**Supplied data**:
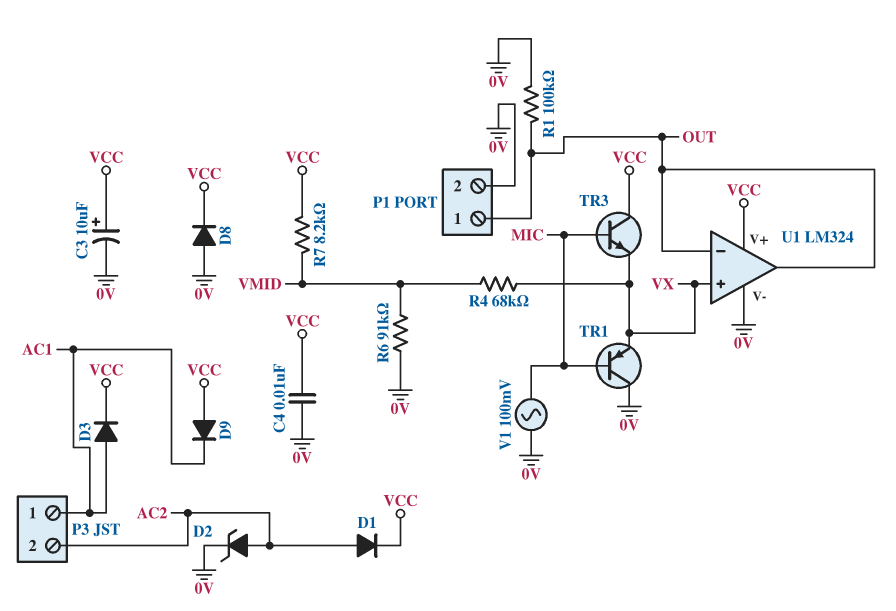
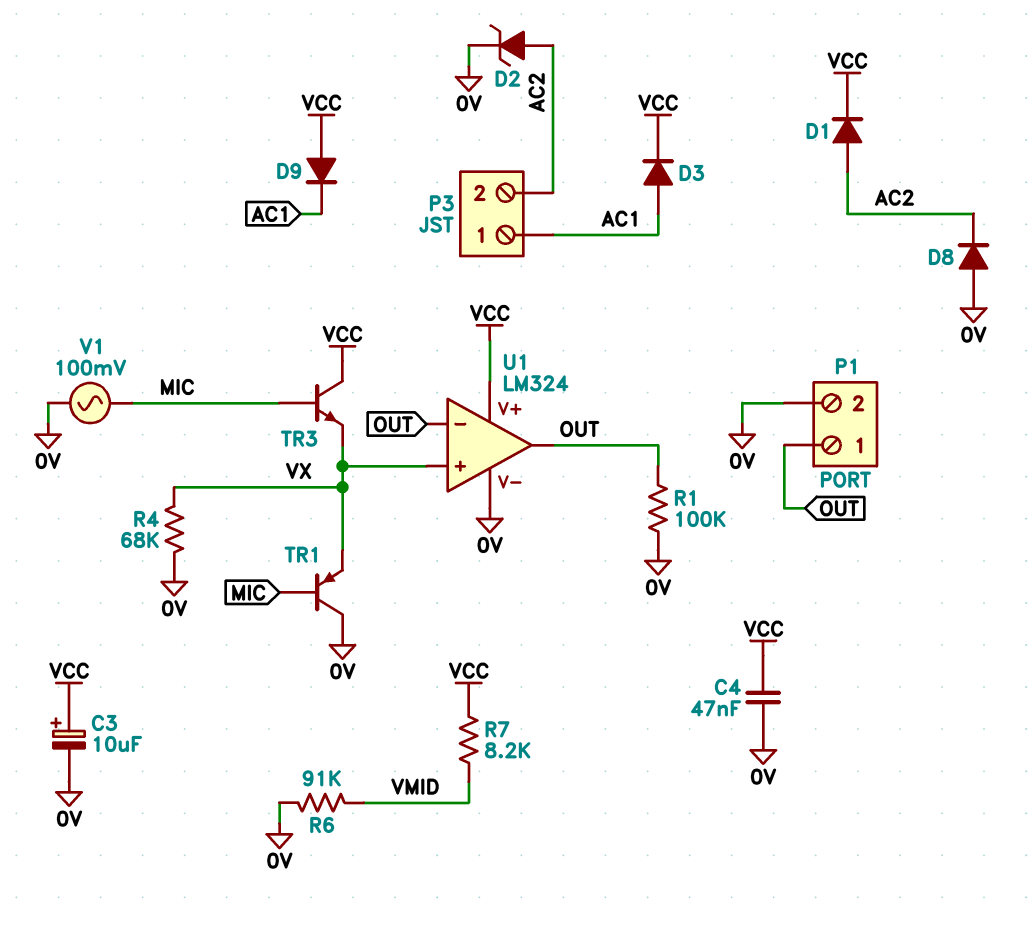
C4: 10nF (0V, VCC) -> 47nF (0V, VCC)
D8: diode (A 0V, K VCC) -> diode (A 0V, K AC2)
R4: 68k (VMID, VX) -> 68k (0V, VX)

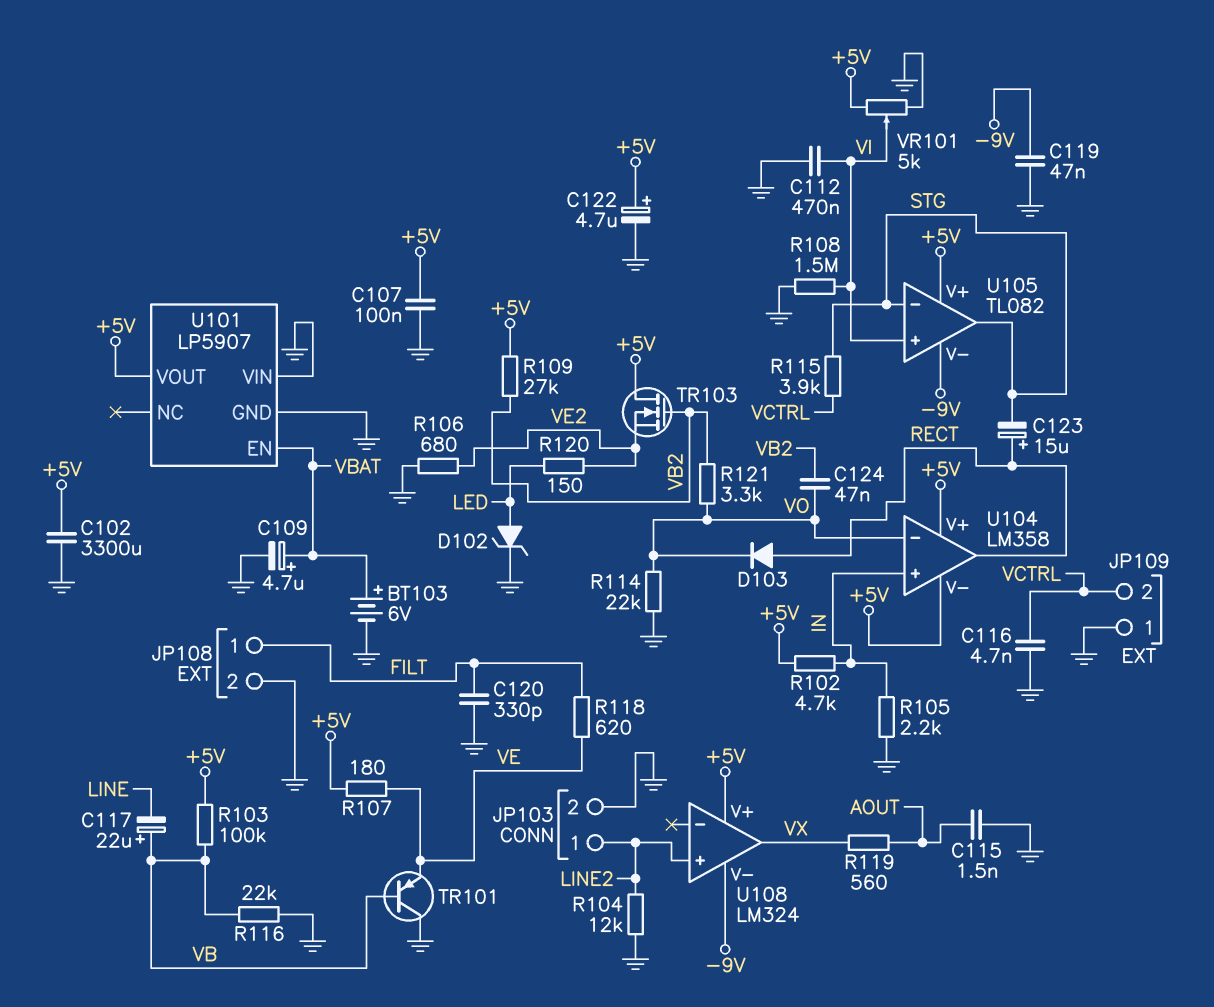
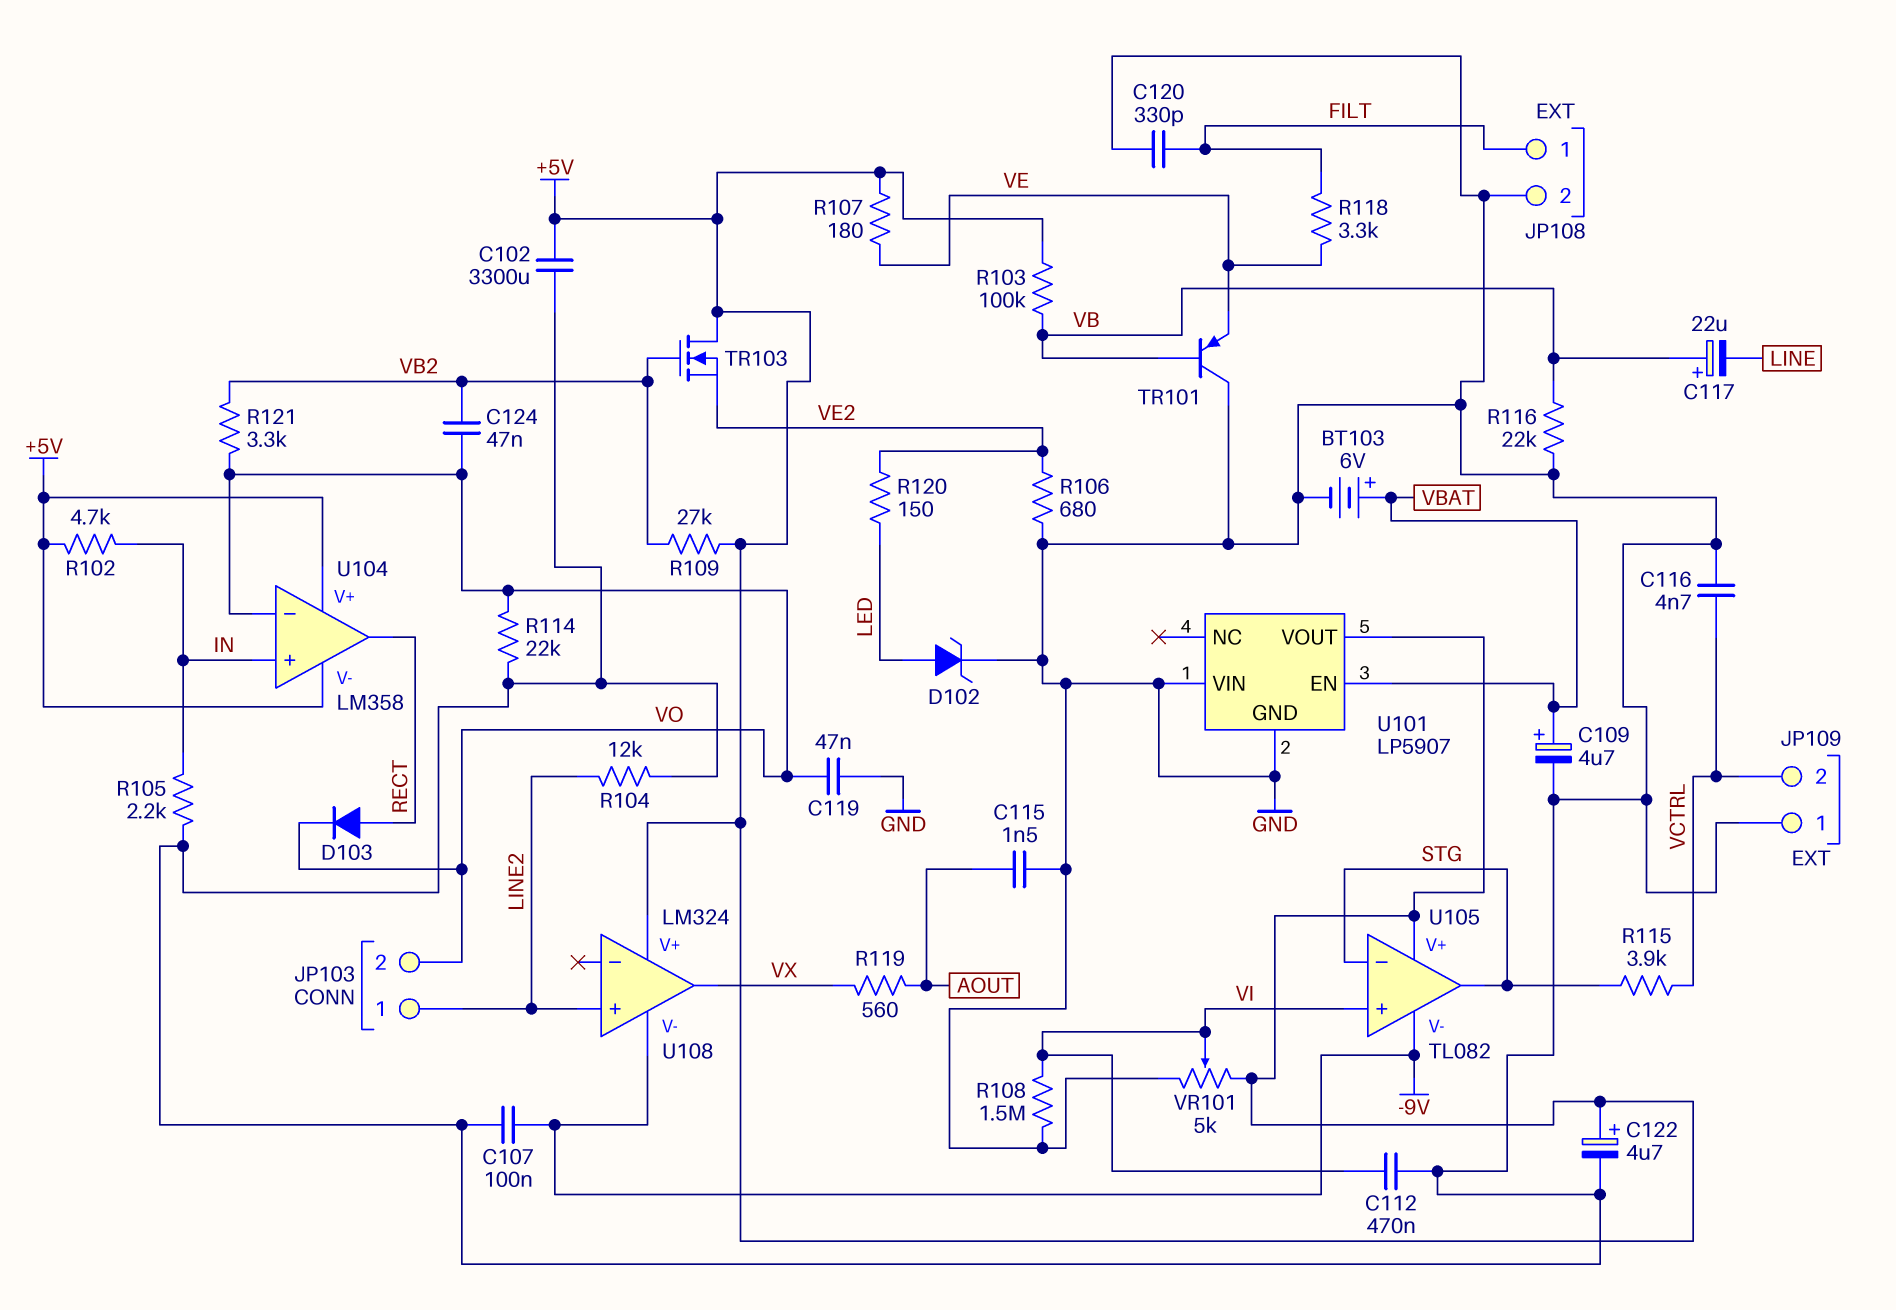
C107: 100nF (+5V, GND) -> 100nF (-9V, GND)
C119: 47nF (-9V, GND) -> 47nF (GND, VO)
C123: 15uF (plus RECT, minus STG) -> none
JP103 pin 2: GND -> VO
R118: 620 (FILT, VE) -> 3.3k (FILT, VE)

**Problem requirements**: Reproduce the material word for word, but without its images.

**Response area**:
C4: 10nF (0V, VCC) -> 47nF (0V, VCC)
D8: diode (A 0V, K VCC) -> diode (A 0V, K AC2)
R4: 68k (VMID, VX) -> 68k (0V, VX)

C107: 100nF (+5V, GND) -> 100nF (-9V, GND)
C119: 47nF (-9V, GND) -> 47nF (GND, VO)
C123: 15uF (plus RECT, minus STG) -> none
JP103 pin 2: GND -> VO
R118: 620 (FILT, VE) -> 3.3k (FILT, VE)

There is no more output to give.